SOURCE RECORDS:
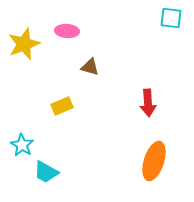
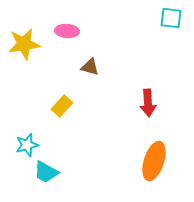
yellow star: rotated 12 degrees clockwise
yellow rectangle: rotated 25 degrees counterclockwise
cyan star: moved 5 px right; rotated 25 degrees clockwise
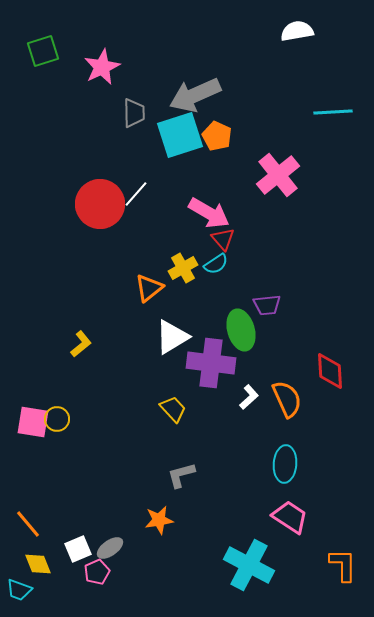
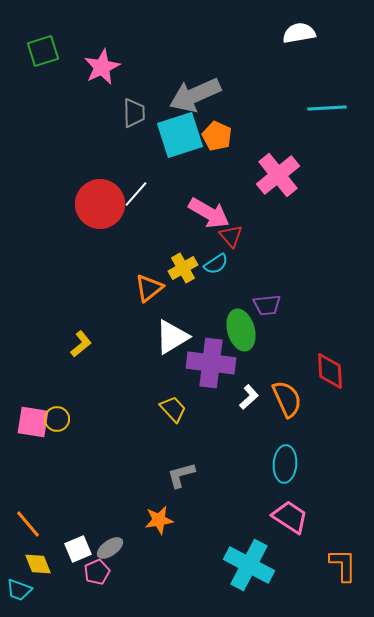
white semicircle: moved 2 px right, 2 px down
cyan line: moved 6 px left, 4 px up
red triangle: moved 8 px right, 3 px up
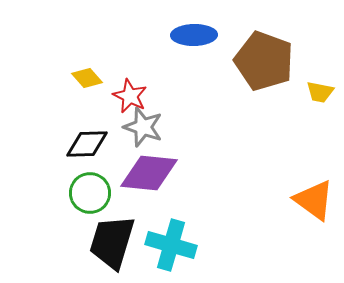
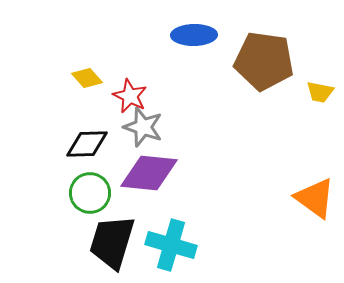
brown pentagon: rotated 12 degrees counterclockwise
orange triangle: moved 1 px right, 2 px up
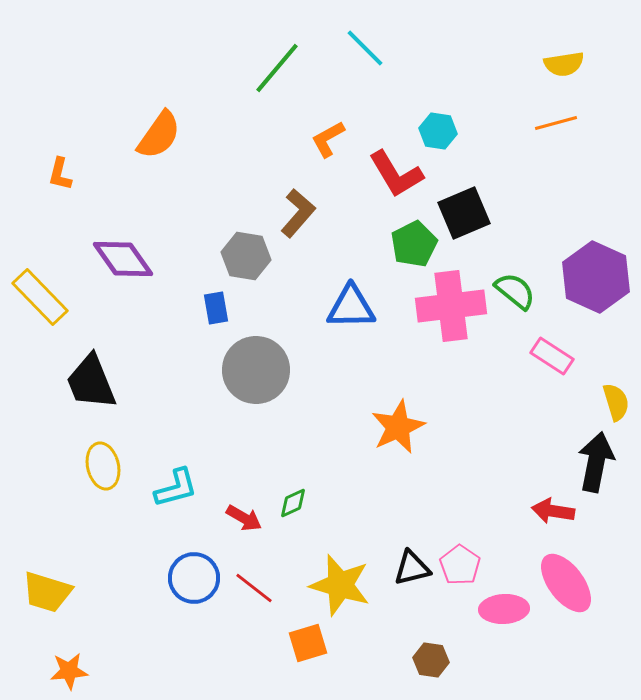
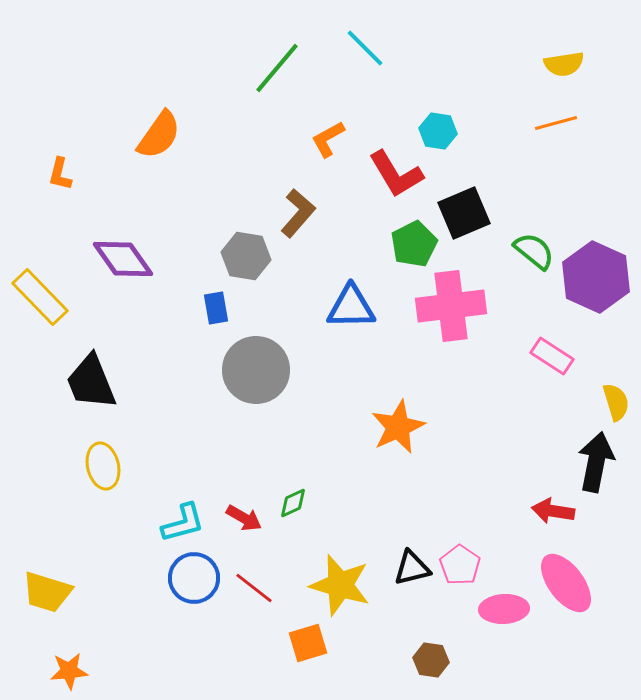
green semicircle at (515, 291): moved 19 px right, 40 px up
cyan L-shape at (176, 488): moved 7 px right, 35 px down
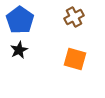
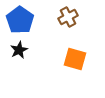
brown cross: moved 6 px left
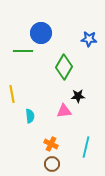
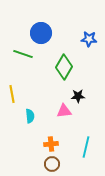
green line: moved 3 px down; rotated 18 degrees clockwise
orange cross: rotated 32 degrees counterclockwise
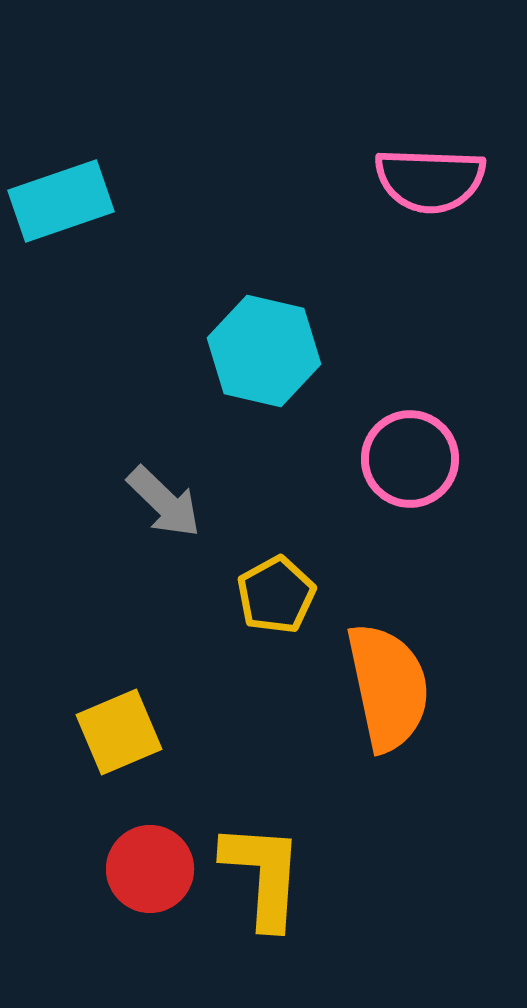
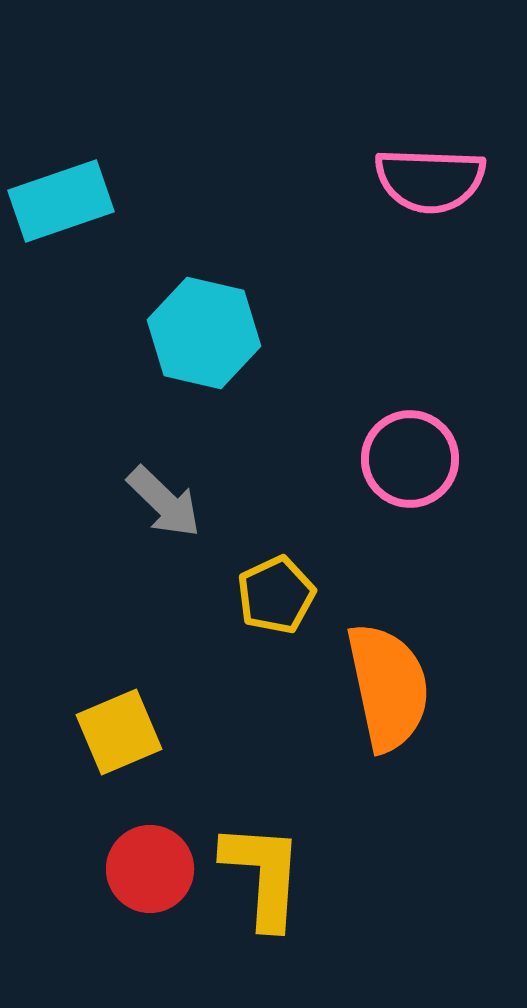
cyan hexagon: moved 60 px left, 18 px up
yellow pentagon: rotated 4 degrees clockwise
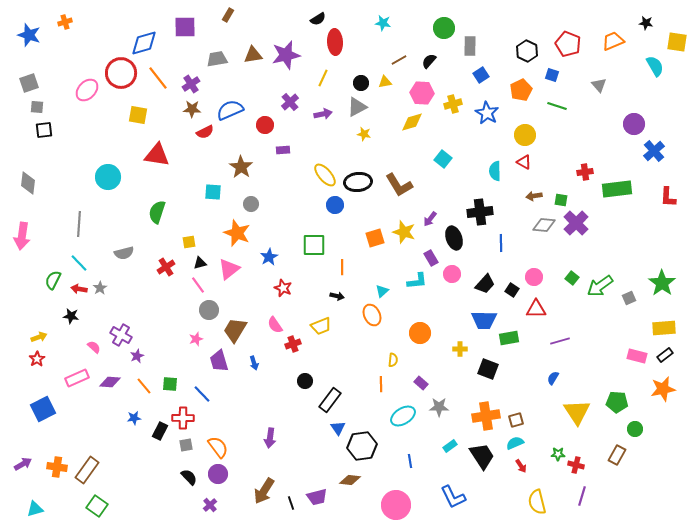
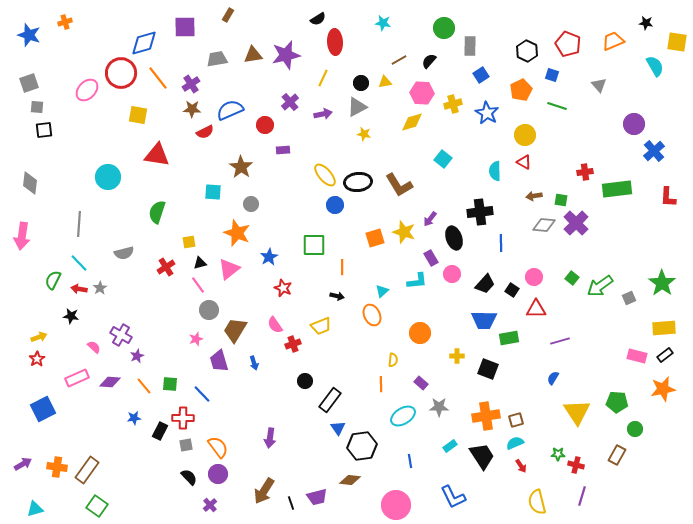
gray diamond at (28, 183): moved 2 px right
yellow cross at (460, 349): moved 3 px left, 7 px down
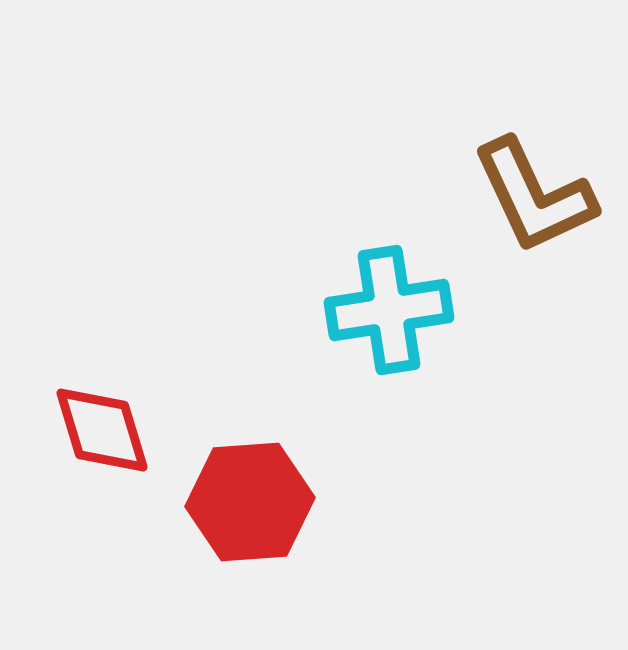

WHAT IS BEING ASKED: Every line in the data that holds the string "pentagon" should be returned.

SOLUTION TO THIS PROBLEM:
brown pentagon: rotated 12 degrees counterclockwise
yellow pentagon: rotated 4 degrees clockwise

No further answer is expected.